Your task is to print all of the data below exactly, with no pictures included.

*Data under study*
----------
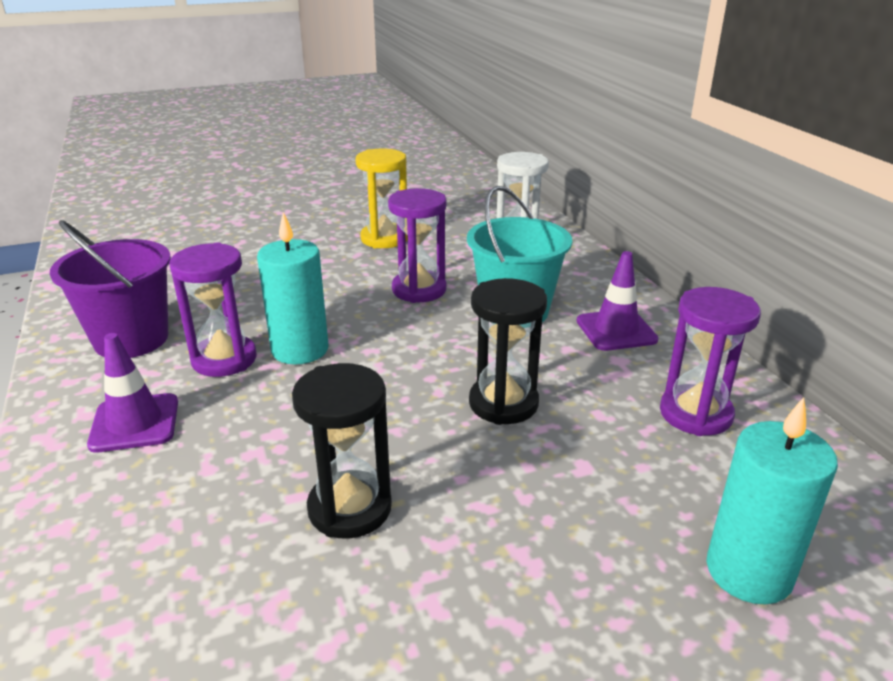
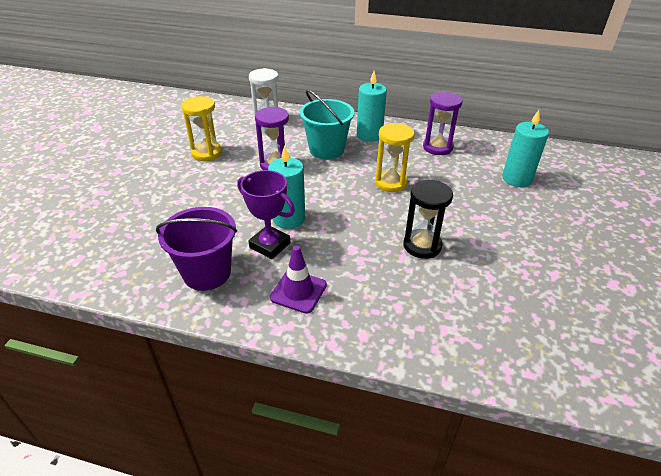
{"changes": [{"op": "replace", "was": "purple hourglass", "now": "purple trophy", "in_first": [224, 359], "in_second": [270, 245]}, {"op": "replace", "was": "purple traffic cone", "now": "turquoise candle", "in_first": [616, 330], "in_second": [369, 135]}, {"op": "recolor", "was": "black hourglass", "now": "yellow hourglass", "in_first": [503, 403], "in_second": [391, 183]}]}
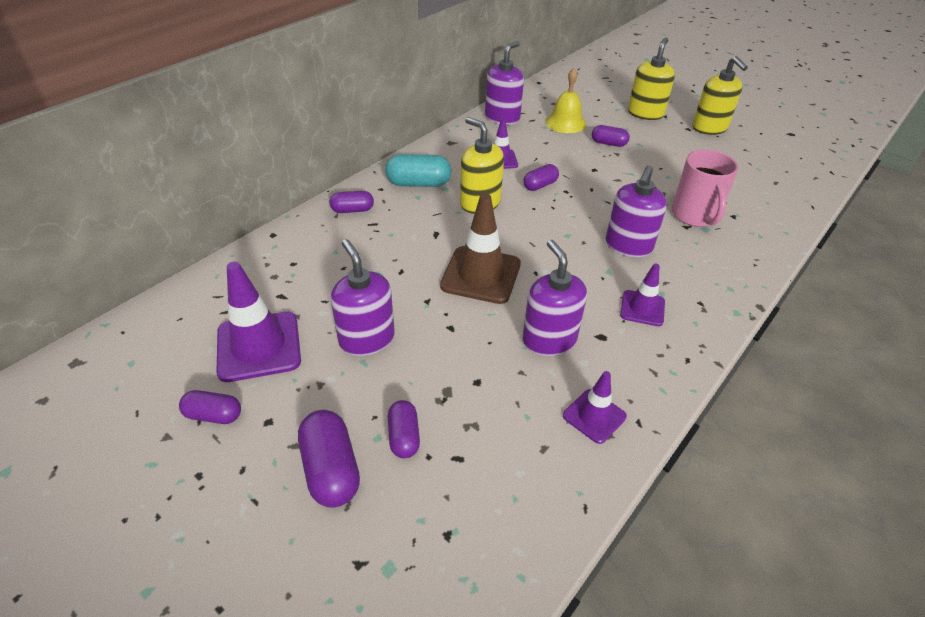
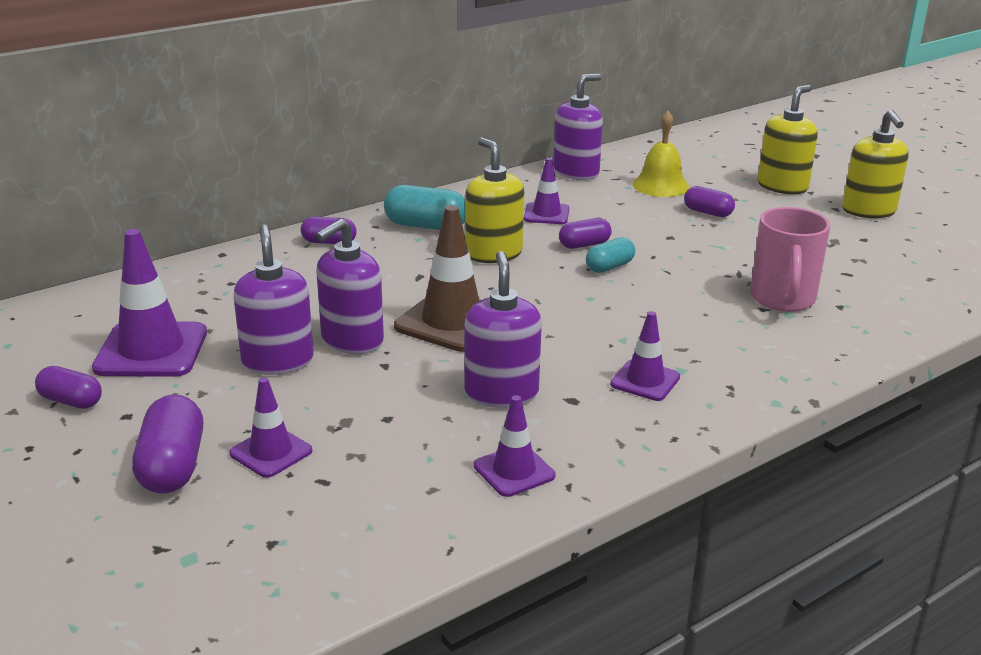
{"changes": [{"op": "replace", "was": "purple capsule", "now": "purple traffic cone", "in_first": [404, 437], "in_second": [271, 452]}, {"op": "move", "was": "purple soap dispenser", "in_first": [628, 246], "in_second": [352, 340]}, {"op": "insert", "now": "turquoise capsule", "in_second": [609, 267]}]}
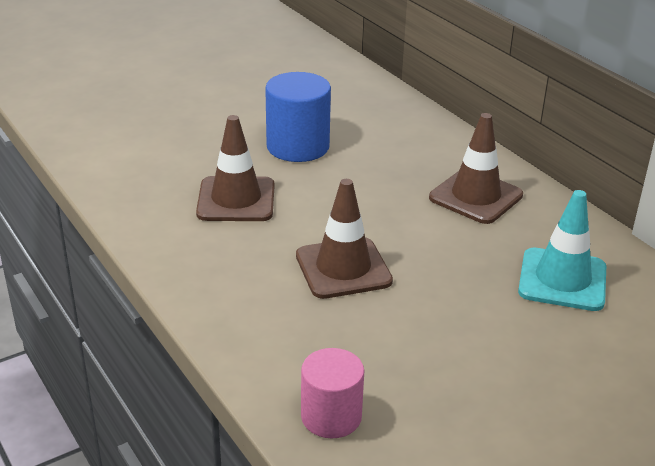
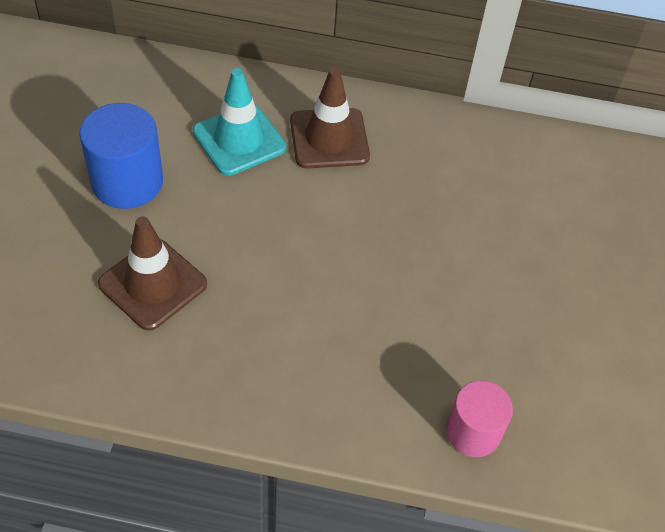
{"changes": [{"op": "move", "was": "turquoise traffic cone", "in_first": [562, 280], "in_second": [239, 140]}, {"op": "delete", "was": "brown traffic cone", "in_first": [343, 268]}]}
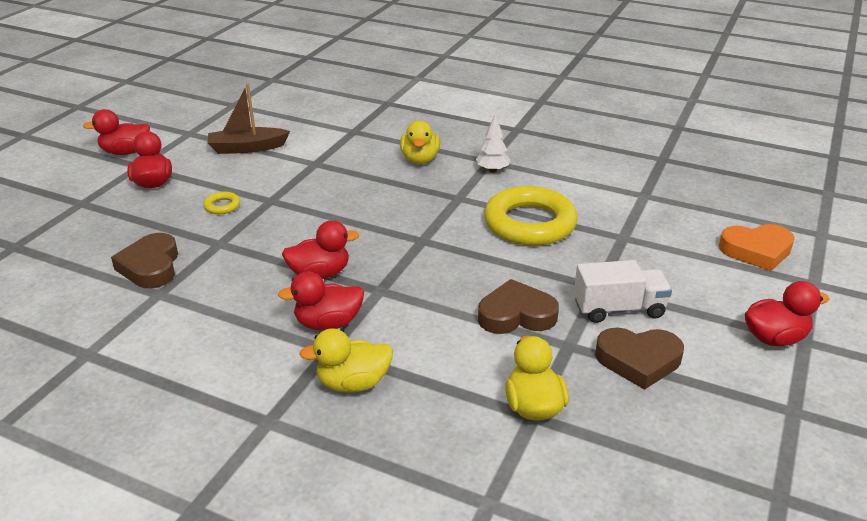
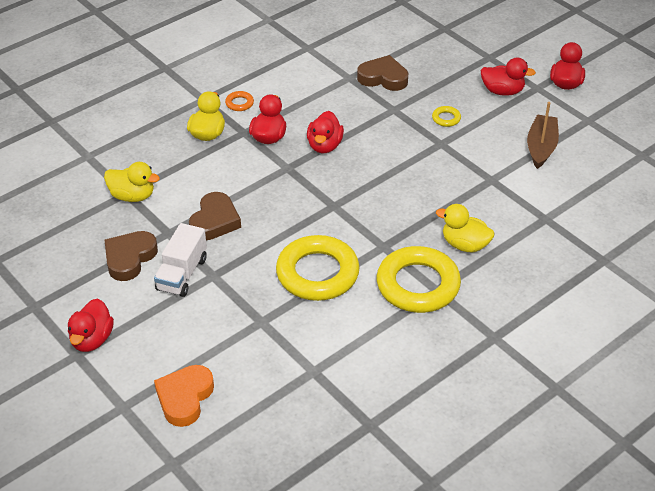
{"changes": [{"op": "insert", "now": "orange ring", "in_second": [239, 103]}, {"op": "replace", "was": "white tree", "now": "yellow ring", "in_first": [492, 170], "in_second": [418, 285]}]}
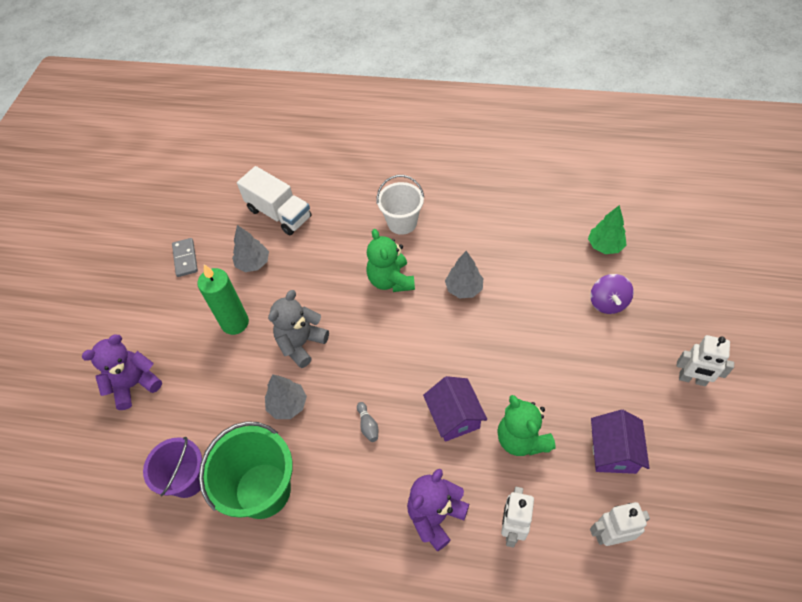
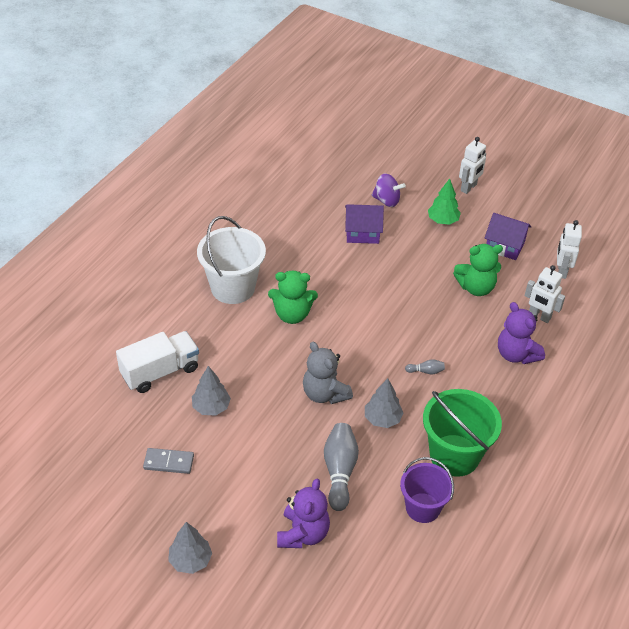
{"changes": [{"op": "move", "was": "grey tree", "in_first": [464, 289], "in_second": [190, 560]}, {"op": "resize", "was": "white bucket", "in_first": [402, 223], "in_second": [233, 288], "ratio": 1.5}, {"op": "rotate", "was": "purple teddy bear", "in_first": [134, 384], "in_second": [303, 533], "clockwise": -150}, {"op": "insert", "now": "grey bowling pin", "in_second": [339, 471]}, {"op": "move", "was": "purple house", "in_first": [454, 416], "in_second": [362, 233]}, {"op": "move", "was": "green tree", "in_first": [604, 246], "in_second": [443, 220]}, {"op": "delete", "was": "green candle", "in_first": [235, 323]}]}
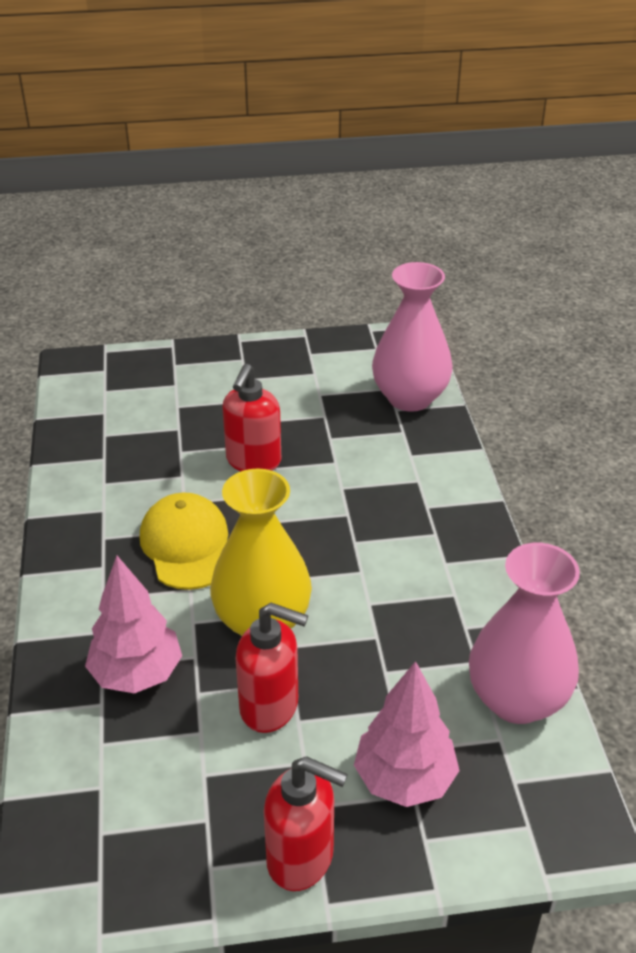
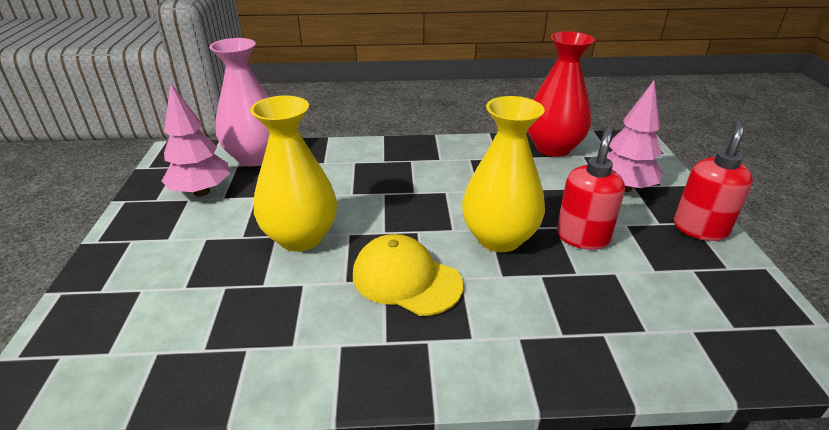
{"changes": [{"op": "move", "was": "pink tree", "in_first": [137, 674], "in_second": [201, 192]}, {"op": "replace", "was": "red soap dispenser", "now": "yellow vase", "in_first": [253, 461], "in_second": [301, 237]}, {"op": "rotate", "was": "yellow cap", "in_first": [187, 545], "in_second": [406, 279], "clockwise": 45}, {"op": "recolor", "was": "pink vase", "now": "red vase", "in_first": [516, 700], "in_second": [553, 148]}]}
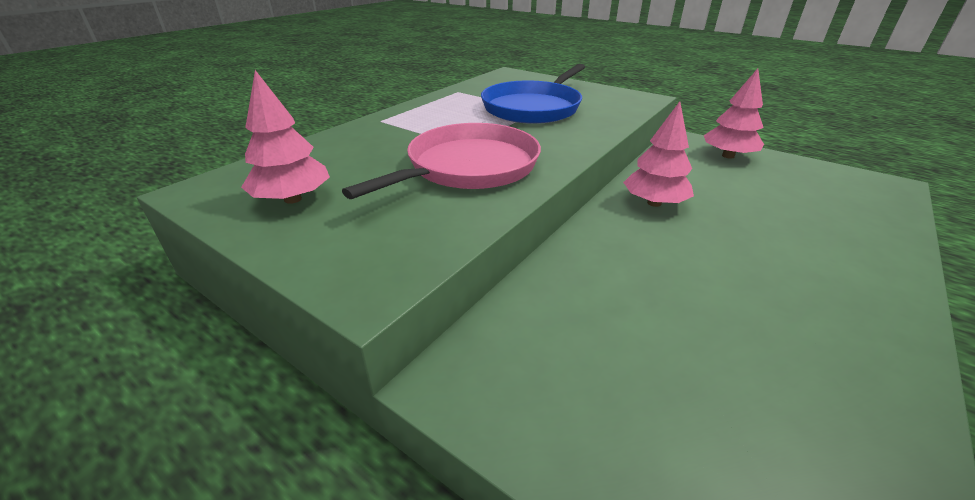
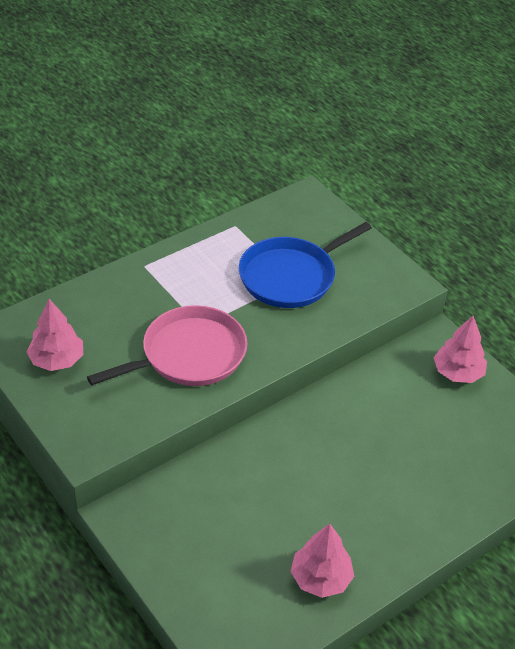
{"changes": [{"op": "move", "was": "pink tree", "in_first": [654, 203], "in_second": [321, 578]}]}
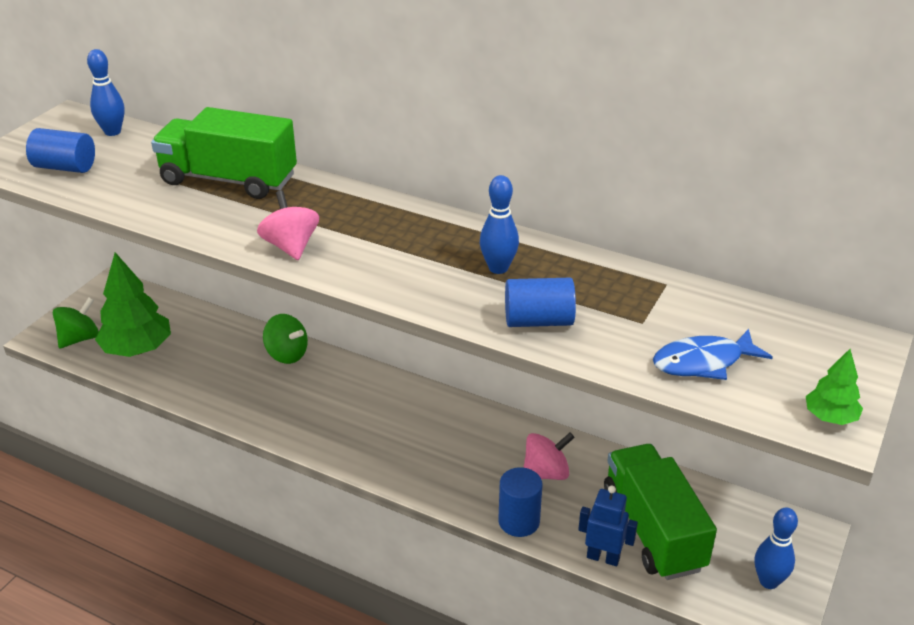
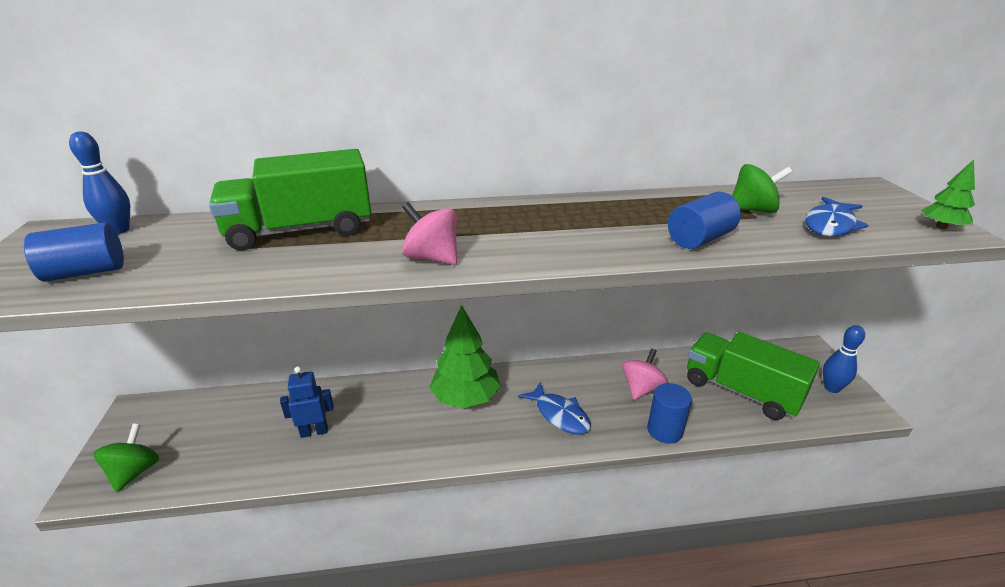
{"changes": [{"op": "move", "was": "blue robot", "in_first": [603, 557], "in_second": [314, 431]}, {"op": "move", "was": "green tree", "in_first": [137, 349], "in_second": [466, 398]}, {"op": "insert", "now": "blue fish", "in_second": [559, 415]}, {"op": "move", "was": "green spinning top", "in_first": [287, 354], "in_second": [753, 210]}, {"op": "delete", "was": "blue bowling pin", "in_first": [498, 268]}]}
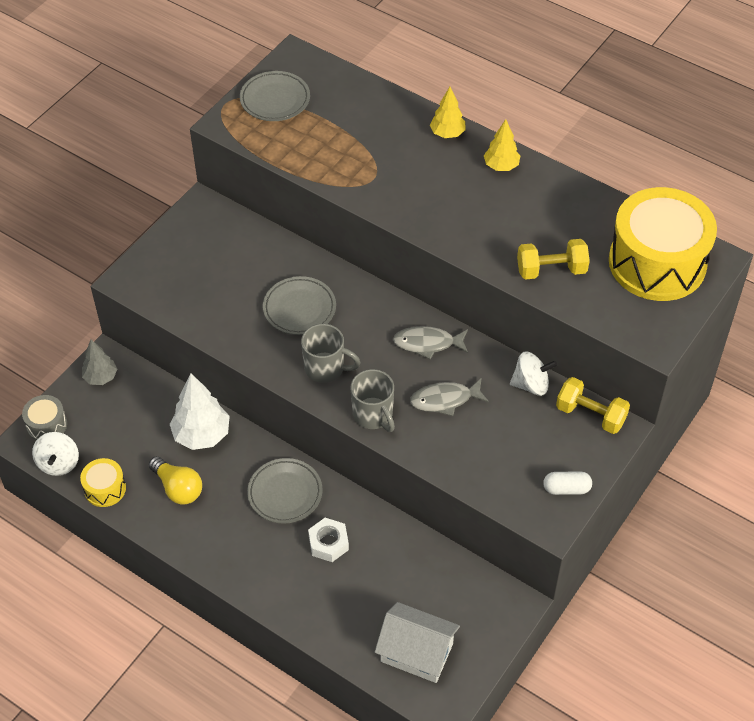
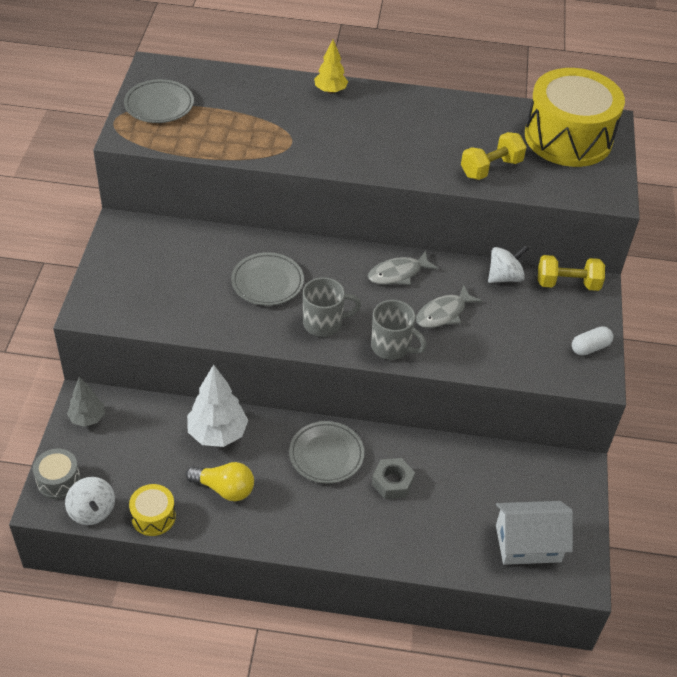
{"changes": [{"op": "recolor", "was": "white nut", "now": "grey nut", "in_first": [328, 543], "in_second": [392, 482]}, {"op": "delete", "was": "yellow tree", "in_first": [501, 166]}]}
----------
*Solution*
{"changes": [{"op": "replace", "was": "purple hourglass", "now": "purple trophy", "in_first": [224, 359], "in_second": [270, 245]}, {"op": "replace", "was": "purple traffic cone", "now": "turquoise candle", "in_first": [616, 330], "in_second": [369, 135]}, {"op": "recolor", "was": "black hourglass", "now": "yellow hourglass", "in_first": [503, 403], "in_second": [391, 183]}]}
{"changes": [{"op": "replace", "was": "purple capsule", "now": "purple traffic cone", "in_first": [404, 437], "in_second": [271, 452]}, {"op": "move", "was": "purple soap dispenser", "in_first": [628, 246], "in_second": [352, 340]}, {"op": "insert", "now": "turquoise capsule", "in_second": [609, 267]}]}
{"changes": [{"op": "move", "was": "turquoise traffic cone", "in_first": [562, 280], "in_second": [239, 140]}, {"op": "delete", "was": "brown traffic cone", "in_first": [343, 268]}]}
{"changes": [{"op": "insert", "now": "orange ring", "in_second": [239, 103]}, {"op": "replace", "was": "white tree", "now": "yellow ring", "in_first": [492, 170], "in_second": [418, 285]}]}
{"changes": [{"op": "move", "was": "grey tree", "in_first": [464, 289], "in_second": [190, 560]}, {"op": "resize", "was": "white bucket", "in_first": [402, 223], "in_second": [233, 288], "ratio": 1.5}, {"op": "rotate", "was": "purple teddy bear", "in_first": [134, 384], "in_second": [303, 533], "clockwise": -150}, {"op": "insert", "now": "grey bowling pin", "in_second": [339, 471]}, {"op": "move", "was": "purple house", "in_first": [454, 416], "in_second": [362, 233]}, {"op": "move", "was": "green tree", "in_first": [604, 246], "in_second": [443, 220]}, {"op": "delete", "was": "green candle", "in_first": [235, 323]}]}
{"changes": [{"op": "move", "was": "pink tree", "in_first": [137, 674], "in_second": [201, 192]}, {"op": "replace", "was": "red soap dispenser", "now": "yellow vase", "in_first": [253, 461], "in_second": [301, 237]}, {"op": "rotate", "was": "yellow cap", "in_first": [187, 545], "in_second": [406, 279], "clockwise": 45}, {"op": "recolor", "was": "pink vase", "now": "red vase", "in_first": [516, 700], "in_second": [553, 148]}]}
{"changes": [{"op": "move", "was": "pink tree", "in_first": [654, 203], "in_second": [321, 578]}]}
{"changes": [{"op": "move", "was": "blue robot", "in_first": [603, 557], "in_second": [314, 431]}, {"op": "move", "was": "green tree", "in_first": [137, 349], "in_second": [466, 398]}, {"op": "insert", "now": "blue fish", "in_second": [559, 415]}, {"op": "move", "was": "green spinning top", "in_first": [287, 354], "in_second": [753, 210]}, {"op": "delete", "was": "blue bowling pin", "in_first": [498, 268]}]}
{"changes": [{"op": "recolor", "was": "white nut", "now": "grey nut", "in_first": [328, 543], "in_second": [392, 482]}, {"op": "delete", "was": "yellow tree", "in_first": [501, 166]}]}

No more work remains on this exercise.